WHAT THIS TASK INVOLVES:
Leave out every picture, then transcribe the rest of the listing exactly.

====================

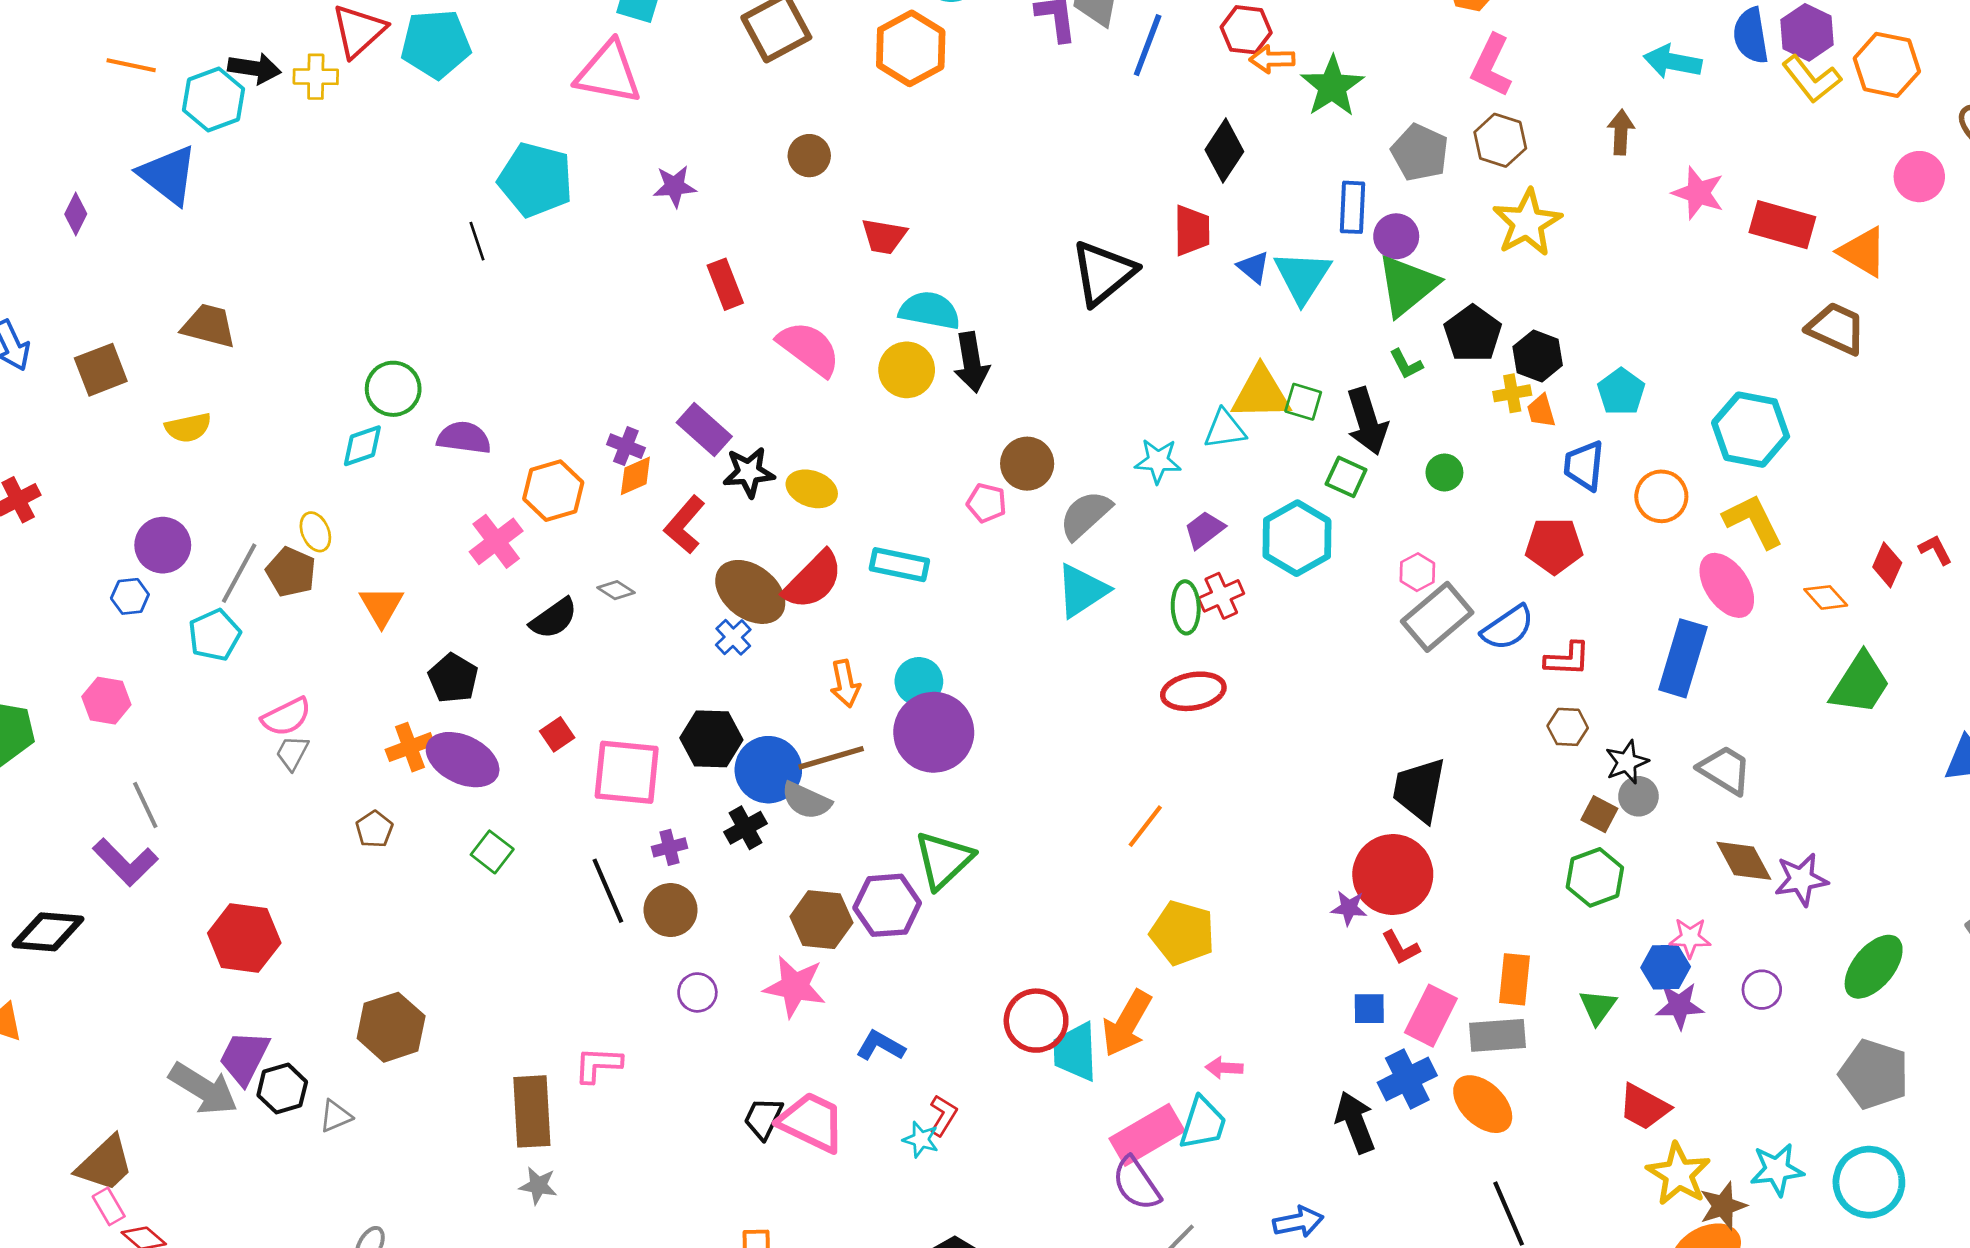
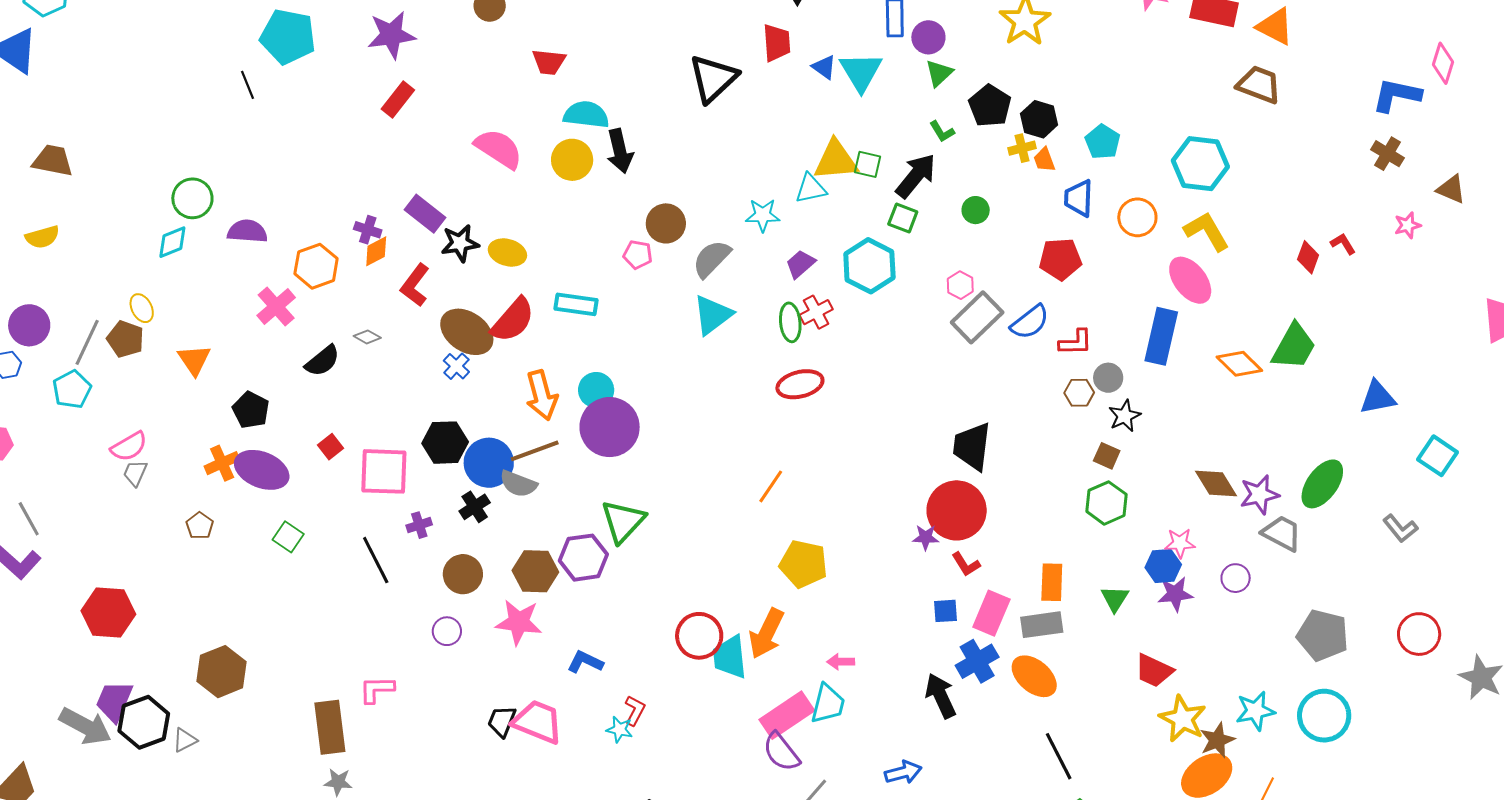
purple star: (675, 186) -> (391, 35), size x1.5
red rectangle: (725, 284) -> (398, 99), moved, turned 63
green triangle: (1407, 285) -> (939, 73), size x0.6
black arrow: (1367, 421) -> (916, 176), turned -120
orange diamond: (1826, 597) -> (1239, 364), moved, size x1.4
orange arrow: (845, 684) -> (542, 395), size x1.4
gray trapezoid: (1725, 770) -> (1282, 533), moved
gray circle: (1638, 796) -> (1108, 378), moved
brown circle: (671, 910) -> (463, 574), moved
green ellipse: (1874, 967) -> (1322, 484), moved
black hexagon: (282, 1089) -> (144, 722), size x1.4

====================

TASK SOLUTION:
purple star: (675, 186) -> (391, 35), size x1.5
red rectangle: (725, 284) -> (398, 99), moved, turned 63
green triangle: (1407, 285) -> (939, 73), size x0.6
black arrow: (1367, 421) -> (916, 176), turned -120
orange diamond: (1826, 597) -> (1239, 364), moved, size x1.4
orange arrow: (845, 684) -> (542, 395), size x1.4
gray trapezoid: (1725, 770) -> (1282, 533), moved
gray circle: (1638, 796) -> (1108, 378), moved
brown circle: (671, 910) -> (463, 574), moved
green ellipse: (1874, 967) -> (1322, 484), moved
black hexagon: (282, 1089) -> (144, 722), size x1.4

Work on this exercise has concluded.